### Data supplied
-- Opening Marker --
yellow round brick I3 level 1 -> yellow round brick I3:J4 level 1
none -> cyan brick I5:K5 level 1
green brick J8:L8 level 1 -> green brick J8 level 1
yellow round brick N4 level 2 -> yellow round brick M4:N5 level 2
-- Closing Marker --
-- Opening Marker --
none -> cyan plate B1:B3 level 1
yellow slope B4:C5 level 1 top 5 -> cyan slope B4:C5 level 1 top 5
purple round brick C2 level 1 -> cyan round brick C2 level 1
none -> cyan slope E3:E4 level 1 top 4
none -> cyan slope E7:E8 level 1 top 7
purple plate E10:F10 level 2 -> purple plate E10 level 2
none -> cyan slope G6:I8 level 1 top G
-- Closing Marker --
-- Opening Marker --
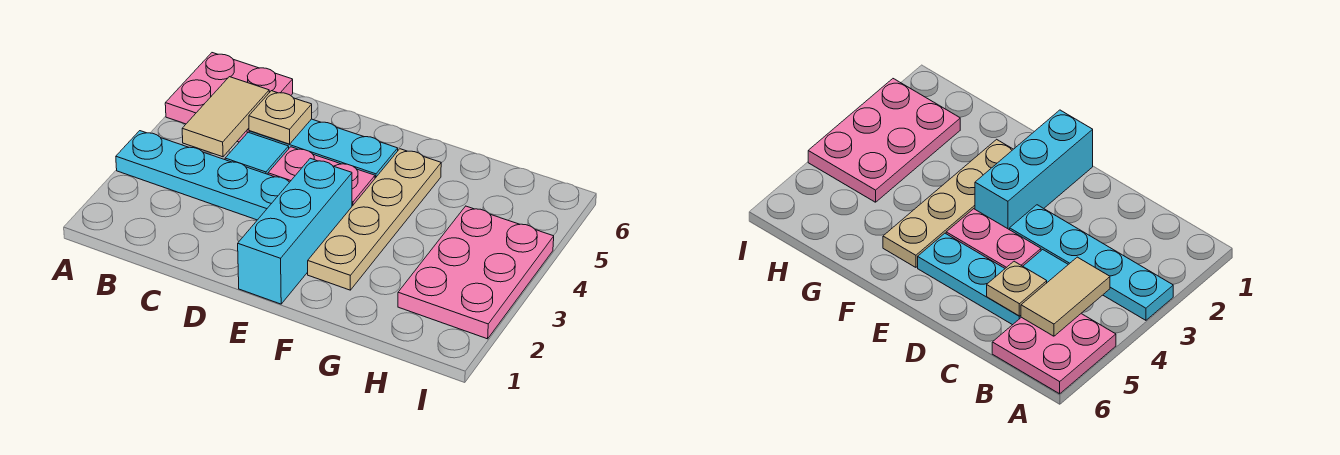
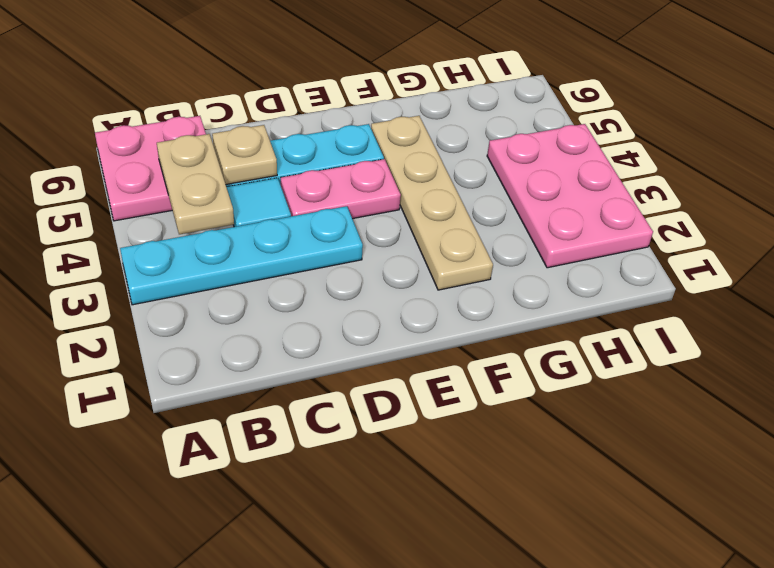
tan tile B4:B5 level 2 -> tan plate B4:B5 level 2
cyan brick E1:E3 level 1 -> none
-- Closing Marker --
### Task instructions
Where a line in the records above includes the string "purple", show it.

### Task solution
purple round brick C2 level 1 -> cyan round brick C2 level 1
purple plate E10:F10 level 2 -> purple plate E10 level 2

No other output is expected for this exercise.